Task prompt: For each line below that includes the word "TEMP", make a copy.

Materials provided:
==========
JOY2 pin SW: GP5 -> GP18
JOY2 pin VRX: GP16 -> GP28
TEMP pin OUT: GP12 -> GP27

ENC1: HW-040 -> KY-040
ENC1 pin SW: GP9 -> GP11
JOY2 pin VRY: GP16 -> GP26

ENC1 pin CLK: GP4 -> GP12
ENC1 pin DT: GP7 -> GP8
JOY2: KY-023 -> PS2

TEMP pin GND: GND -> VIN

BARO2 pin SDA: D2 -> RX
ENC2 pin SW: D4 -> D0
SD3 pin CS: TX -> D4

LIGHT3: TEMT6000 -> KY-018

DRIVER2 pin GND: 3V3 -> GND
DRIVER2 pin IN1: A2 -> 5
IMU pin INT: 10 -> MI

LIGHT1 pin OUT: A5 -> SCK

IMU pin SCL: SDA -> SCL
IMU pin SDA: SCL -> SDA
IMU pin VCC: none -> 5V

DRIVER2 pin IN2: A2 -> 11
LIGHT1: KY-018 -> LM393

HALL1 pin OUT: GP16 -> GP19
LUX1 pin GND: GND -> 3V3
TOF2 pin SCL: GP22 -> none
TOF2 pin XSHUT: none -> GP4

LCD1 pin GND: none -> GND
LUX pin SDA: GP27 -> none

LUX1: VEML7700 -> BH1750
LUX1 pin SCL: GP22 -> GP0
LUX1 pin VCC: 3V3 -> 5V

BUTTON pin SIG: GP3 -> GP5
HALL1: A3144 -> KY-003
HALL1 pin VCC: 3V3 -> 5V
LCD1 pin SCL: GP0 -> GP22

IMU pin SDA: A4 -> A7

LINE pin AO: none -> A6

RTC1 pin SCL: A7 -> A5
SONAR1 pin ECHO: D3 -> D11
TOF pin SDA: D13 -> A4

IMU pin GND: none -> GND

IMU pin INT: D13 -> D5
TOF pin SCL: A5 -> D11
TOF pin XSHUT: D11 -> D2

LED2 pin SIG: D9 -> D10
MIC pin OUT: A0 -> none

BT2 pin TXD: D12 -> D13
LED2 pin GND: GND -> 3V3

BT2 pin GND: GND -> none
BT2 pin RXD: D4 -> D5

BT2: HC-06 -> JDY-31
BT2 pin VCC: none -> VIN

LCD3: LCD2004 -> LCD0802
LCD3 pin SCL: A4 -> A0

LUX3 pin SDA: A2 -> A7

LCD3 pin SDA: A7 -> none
==========
Solution for this problem:
TEMP pin OUT: GP12 -> GP27
TEMP pin GND: GND -> VIN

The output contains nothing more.